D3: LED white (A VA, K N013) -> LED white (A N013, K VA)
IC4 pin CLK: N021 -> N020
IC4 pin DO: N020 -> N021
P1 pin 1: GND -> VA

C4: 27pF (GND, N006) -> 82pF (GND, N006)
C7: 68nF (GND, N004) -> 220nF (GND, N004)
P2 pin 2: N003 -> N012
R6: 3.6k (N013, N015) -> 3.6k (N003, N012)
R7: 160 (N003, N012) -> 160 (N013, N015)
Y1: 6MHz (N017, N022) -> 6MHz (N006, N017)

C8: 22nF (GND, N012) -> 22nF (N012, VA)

==

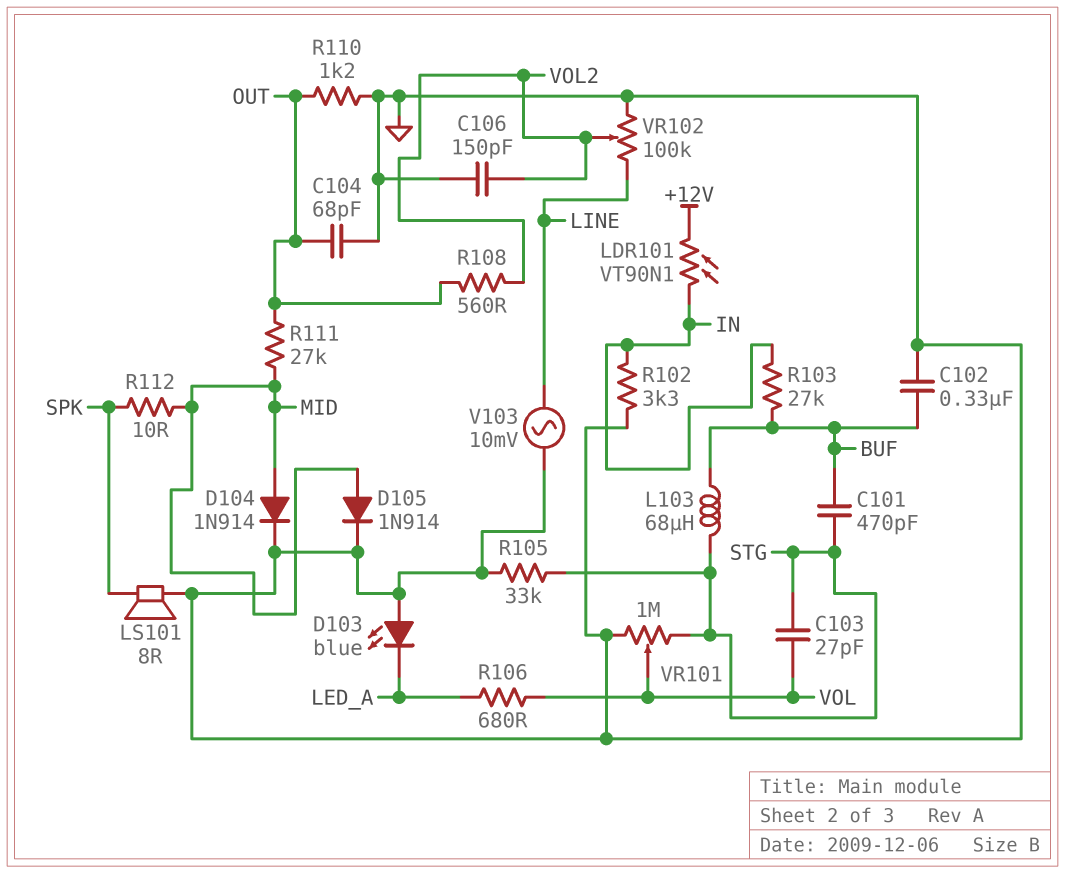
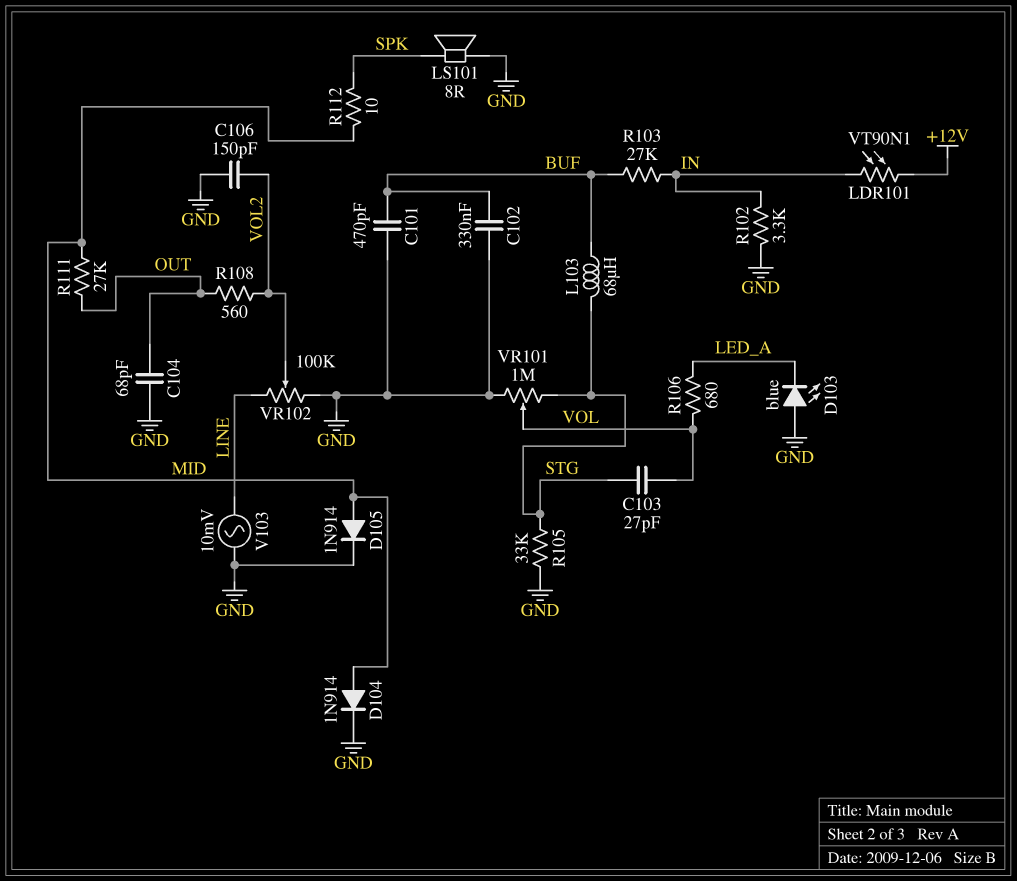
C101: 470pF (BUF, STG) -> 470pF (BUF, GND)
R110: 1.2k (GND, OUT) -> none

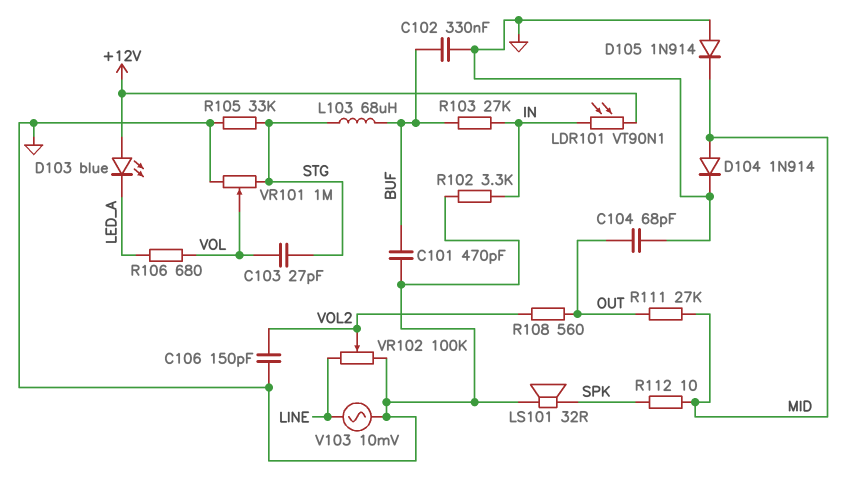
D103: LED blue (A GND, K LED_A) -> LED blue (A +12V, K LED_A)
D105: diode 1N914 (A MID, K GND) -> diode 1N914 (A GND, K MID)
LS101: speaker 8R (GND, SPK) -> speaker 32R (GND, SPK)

...

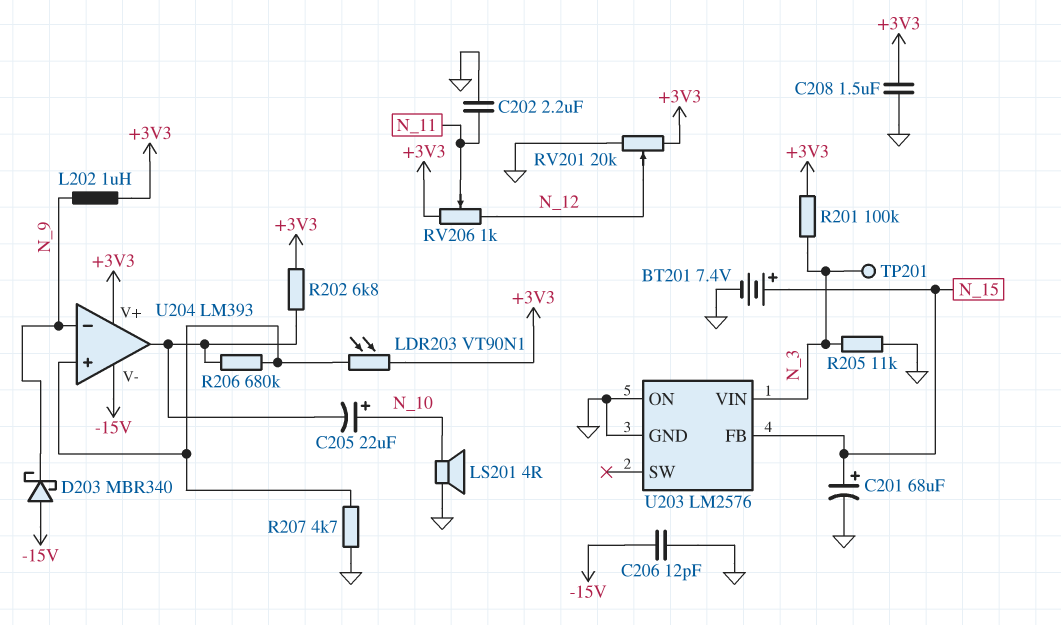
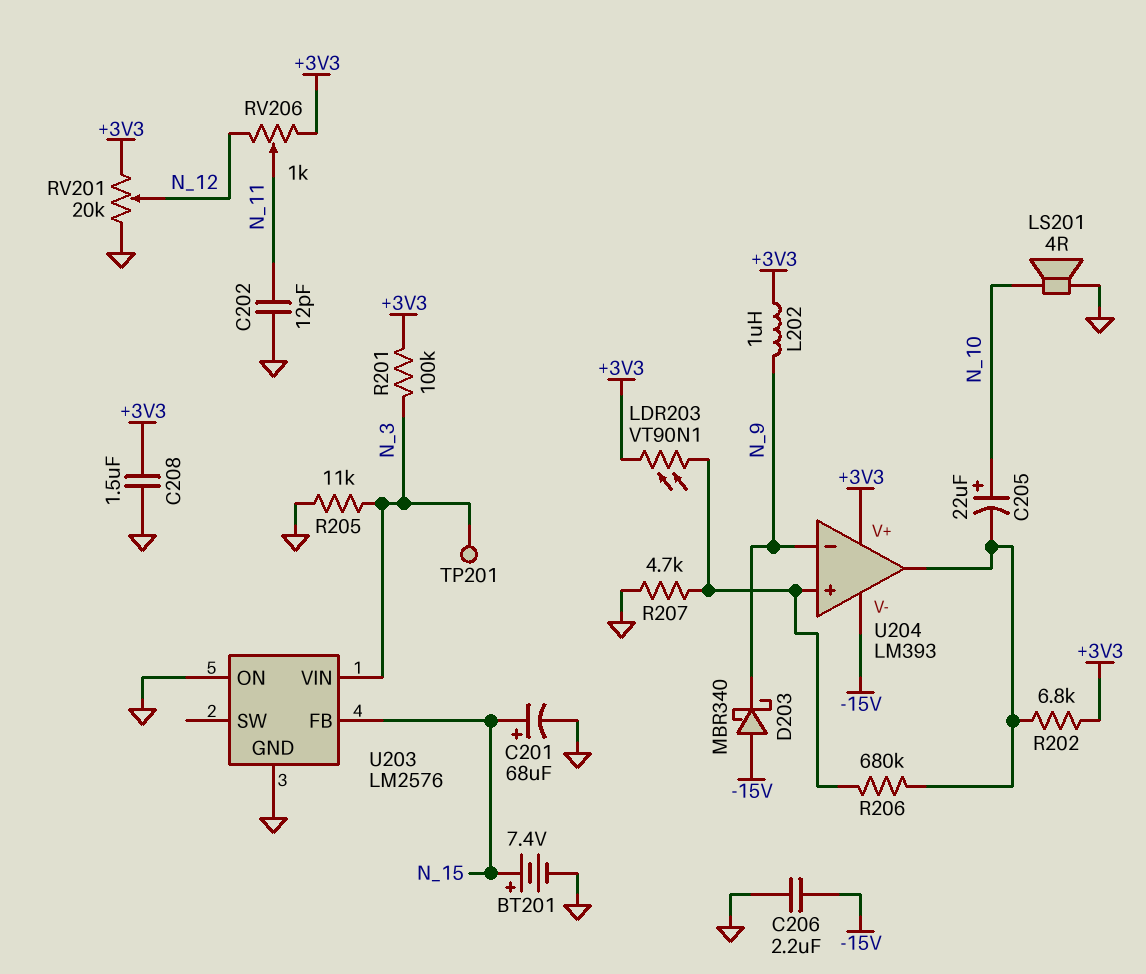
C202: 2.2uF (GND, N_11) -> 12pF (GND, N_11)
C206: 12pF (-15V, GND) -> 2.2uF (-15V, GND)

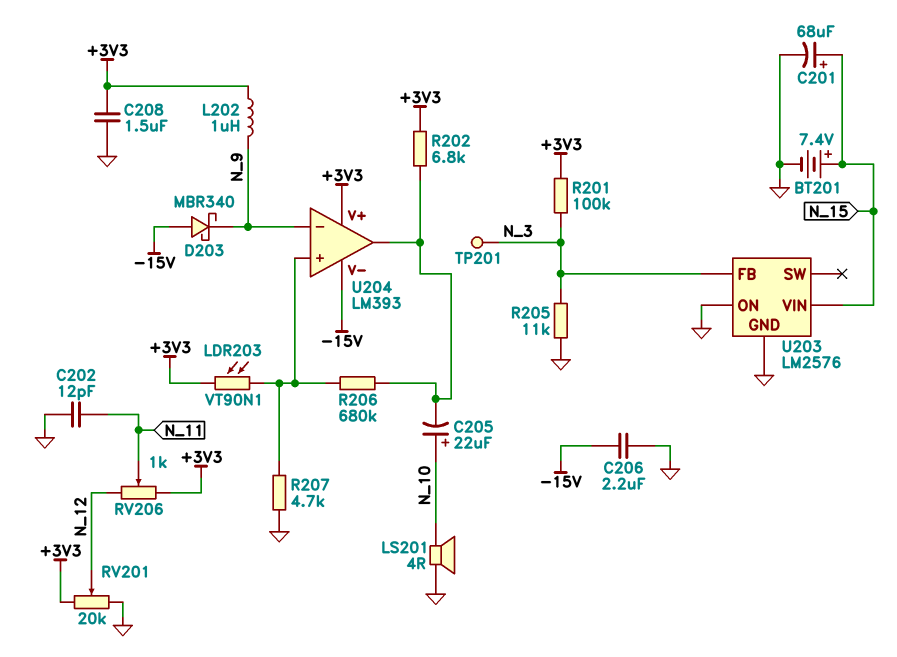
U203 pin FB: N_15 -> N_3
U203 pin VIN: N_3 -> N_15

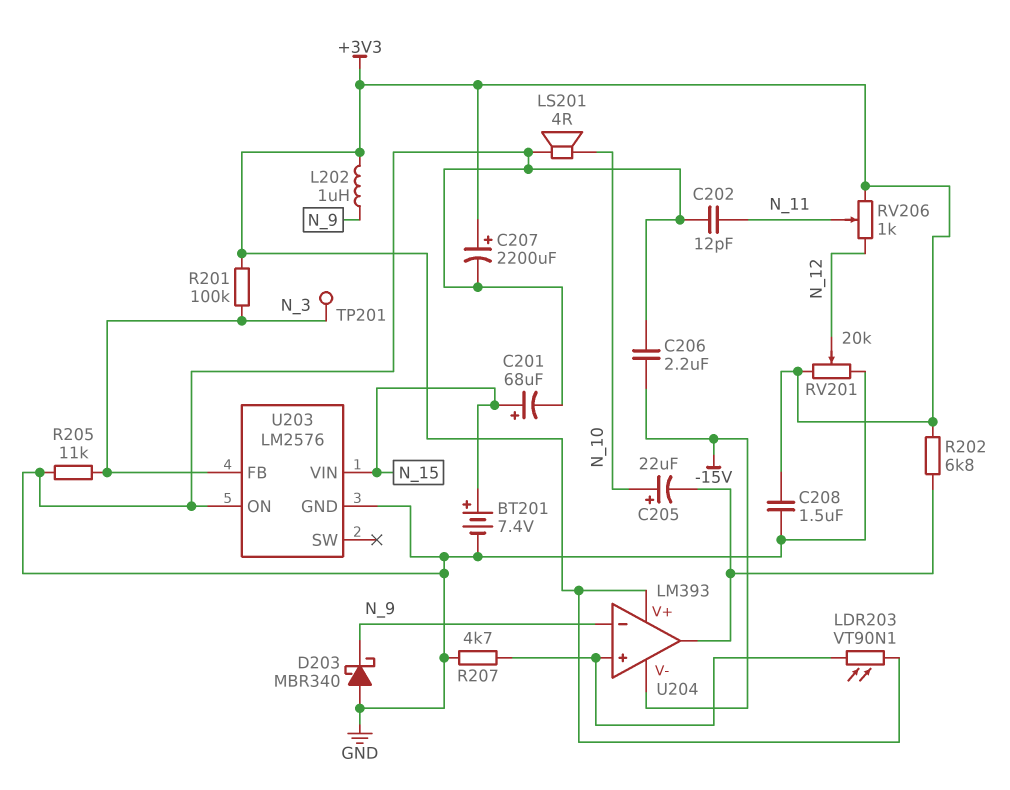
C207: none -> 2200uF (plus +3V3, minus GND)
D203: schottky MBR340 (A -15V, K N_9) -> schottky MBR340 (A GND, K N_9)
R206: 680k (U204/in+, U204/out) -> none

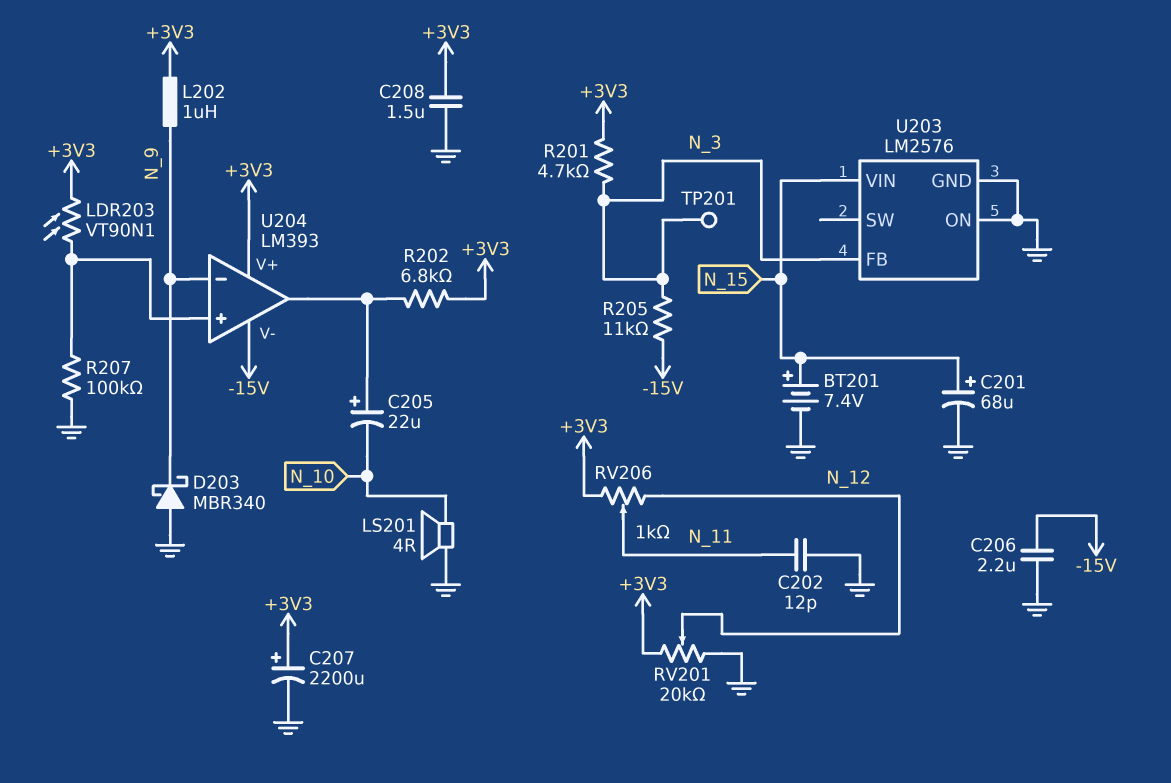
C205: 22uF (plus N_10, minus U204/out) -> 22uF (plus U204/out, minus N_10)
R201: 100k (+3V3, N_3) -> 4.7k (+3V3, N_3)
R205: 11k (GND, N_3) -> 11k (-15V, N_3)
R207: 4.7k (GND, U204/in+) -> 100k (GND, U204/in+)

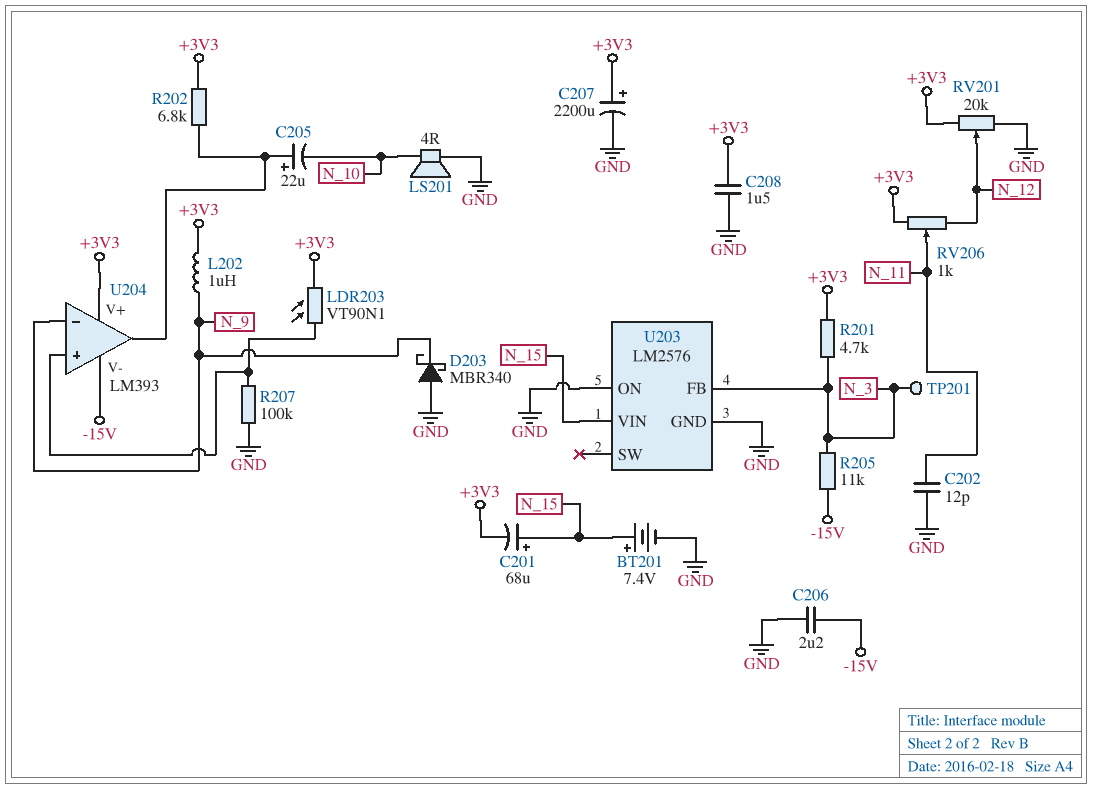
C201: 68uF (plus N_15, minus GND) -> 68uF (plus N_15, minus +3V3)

» **TO DO**:
In the listing above, find the line with "P1 pin 1: GND -> VA" and the line with "C8: 22nF (GND, N012) -> 22nF (N012, VA)", then print exactly those lines and every line between them.

» **WRITTEN SOLUTION**:
P1 pin 1: GND -> VA

C4: 27pF (GND, N006) -> 82pF (GND, N006)
C7: 68nF (GND, N004) -> 220nF (GND, N004)
P2 pin 2: N003 -> N012
R6: 3.6k (N013, N015) -> 3.6k (N003, N012)
R7: 160 (N003, N012) -> 160 (N013, N015)
Y1: 6MHz (N017, N022) -> 6MHz (N006, N017)

C8: 22nF (GND, N012) -> 22nF (N012, VA)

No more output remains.